_ACTIVITY_
Without including any image, repeat every record exactly.
^^^^^^^^
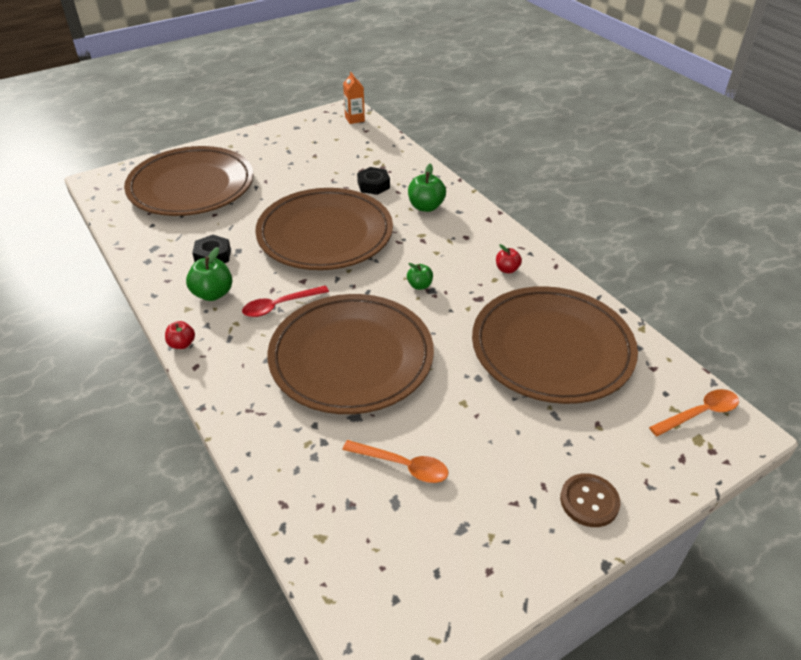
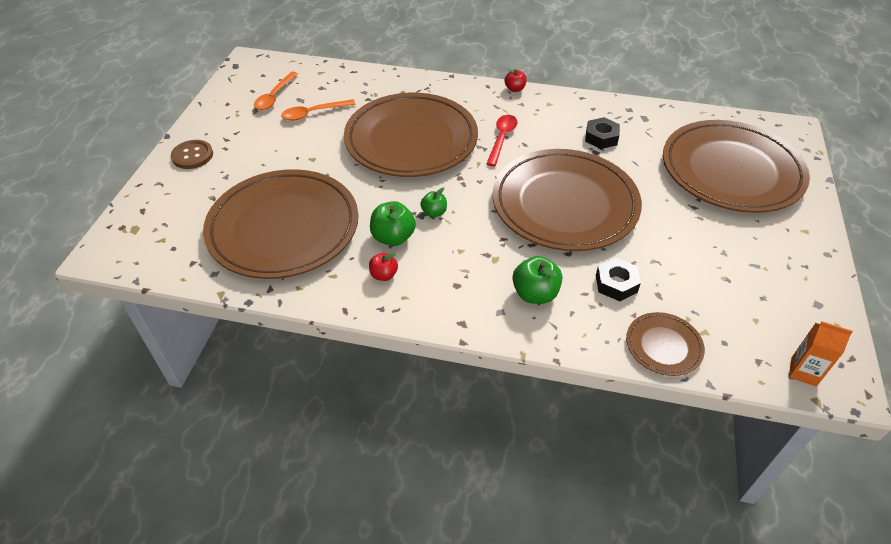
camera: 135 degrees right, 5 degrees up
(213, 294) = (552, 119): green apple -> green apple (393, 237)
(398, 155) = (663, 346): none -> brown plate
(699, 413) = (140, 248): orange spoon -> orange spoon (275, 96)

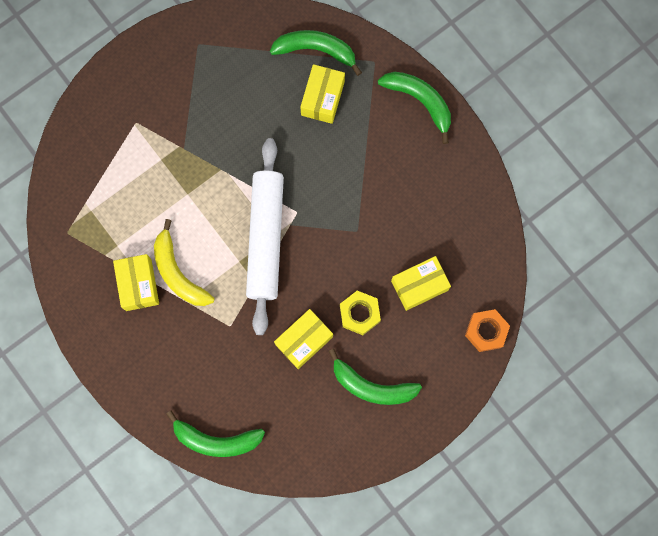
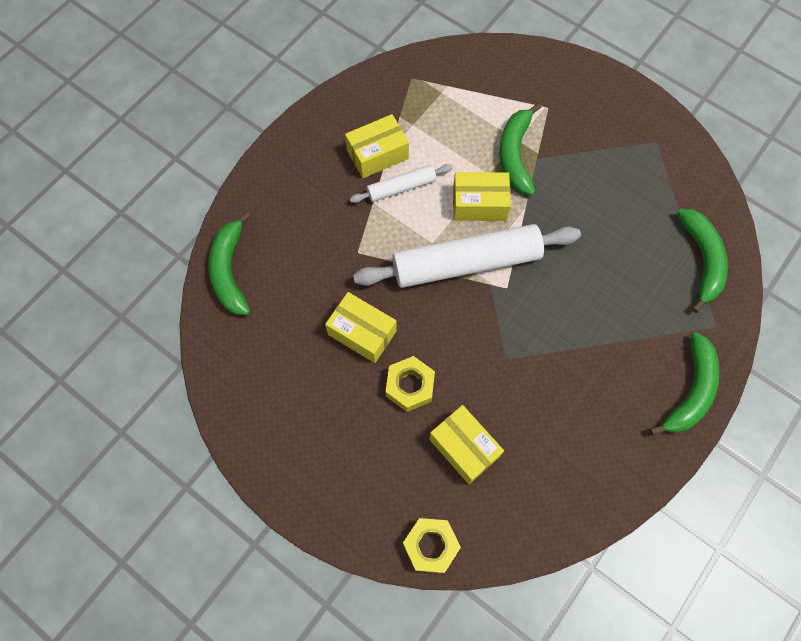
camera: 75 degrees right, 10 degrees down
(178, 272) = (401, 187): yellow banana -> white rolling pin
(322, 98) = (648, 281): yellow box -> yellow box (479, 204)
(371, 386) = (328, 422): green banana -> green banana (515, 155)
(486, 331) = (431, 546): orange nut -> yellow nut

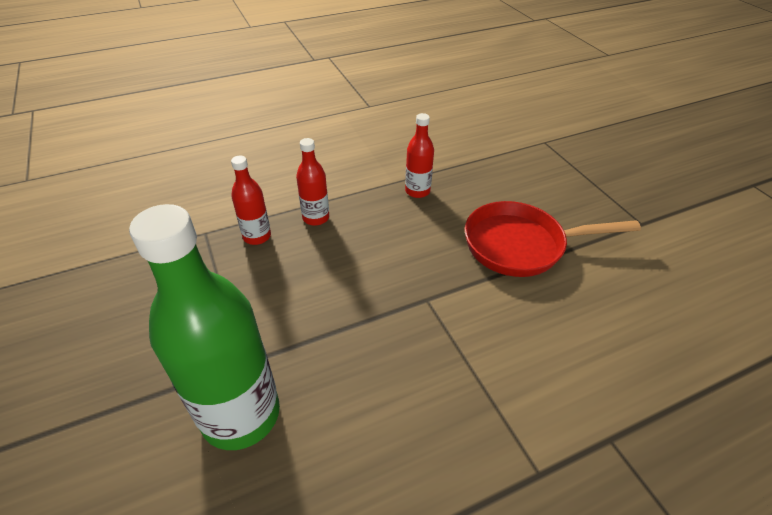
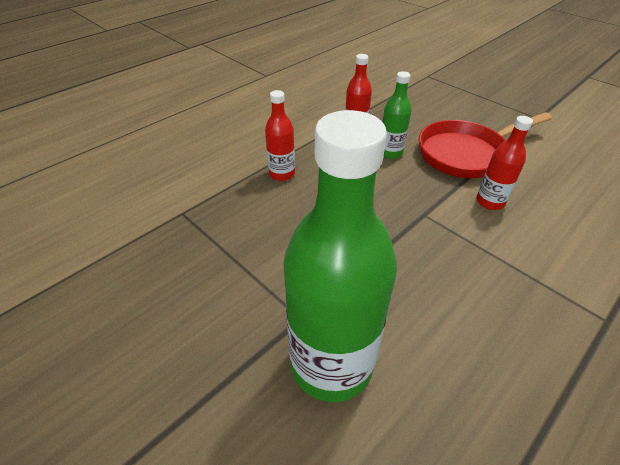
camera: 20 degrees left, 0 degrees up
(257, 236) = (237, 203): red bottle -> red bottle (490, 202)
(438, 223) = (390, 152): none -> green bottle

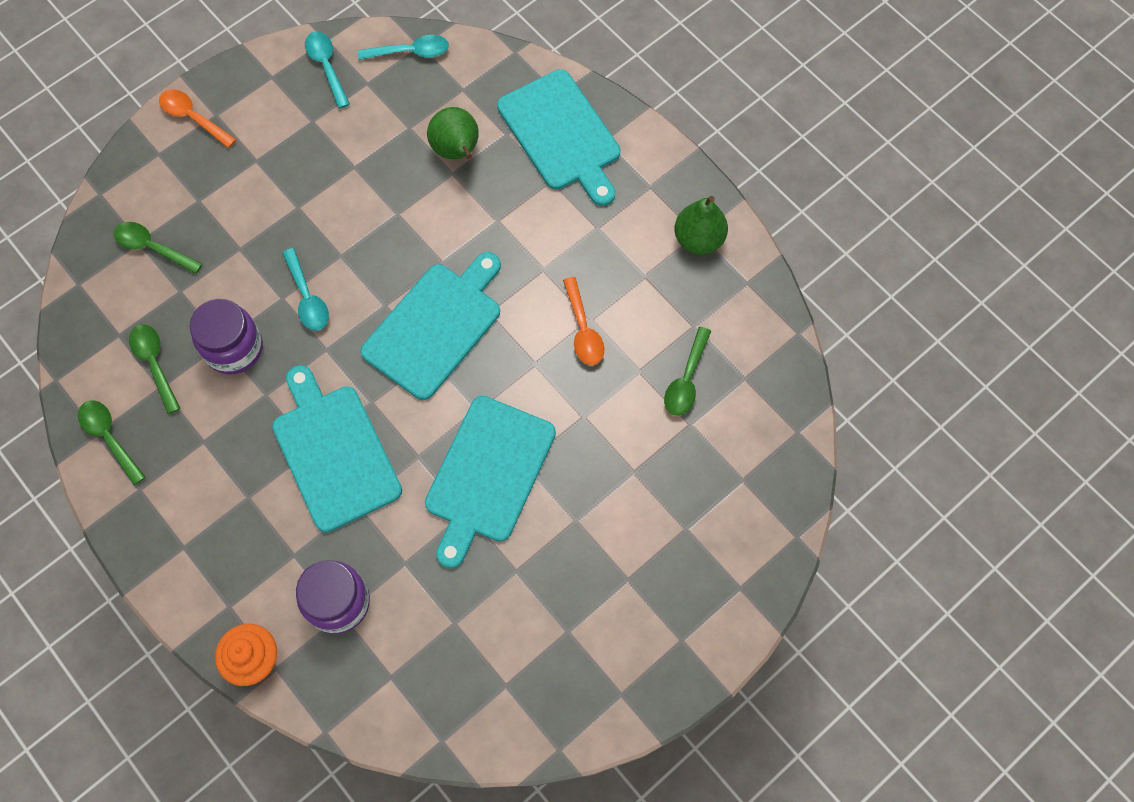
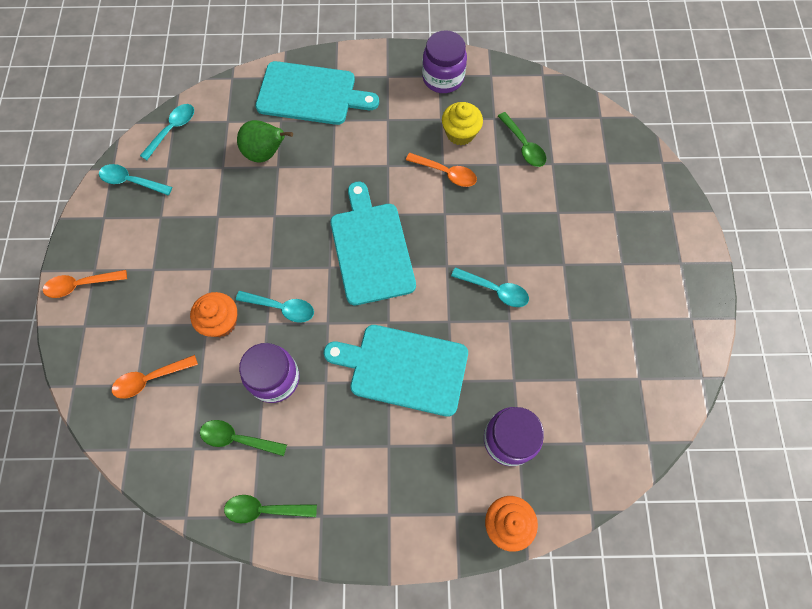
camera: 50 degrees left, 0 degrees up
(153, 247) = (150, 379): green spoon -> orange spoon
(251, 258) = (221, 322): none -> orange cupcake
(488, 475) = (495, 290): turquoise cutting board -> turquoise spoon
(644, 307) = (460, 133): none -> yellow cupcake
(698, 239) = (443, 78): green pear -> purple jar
^^^^^^^^
_TASK SOLUTION_
camera: 135 degrees right, 5 degrees up
(213, 294) = (552, 119): green apple -> green apple (393, 237)
(398, 155) = (663, 346): none -> brown plate
(699, 413) = (140, 248): orange spoon -> orange spoon (275, 96)

camera: 75 degrees right, 10 degrees down
(178, 272) = (401, 187): yellow banana -> white rolling pin
(322, 98) = (648, 281): yellow box -> yellow box (479, 204)
(371, 386) = (328, 422): green banana -> green banana (515, 155)
(486, 331) = (431, 546): orange nut -> yellow nut

camera: 20 degrees left, 0 degrees up
(257, 236) = (237, 203): red bottle -> red bottle (490, 202)
(438, 223) = (390, 152): none -> green bottle

camera: 50 degrees left, 0 degrees up
(153, 247) = (150, 379): green spoon -> orange spoon
(251, 258) = (221, 322): none -> orange cupcake
(488, 475) = (495, 290): turquoise cutting board -> turquoise spoon
(644, 307) = (460, 133): none -> yellow cupcake
(698, 239) = (443, 78): green pear -> purple jar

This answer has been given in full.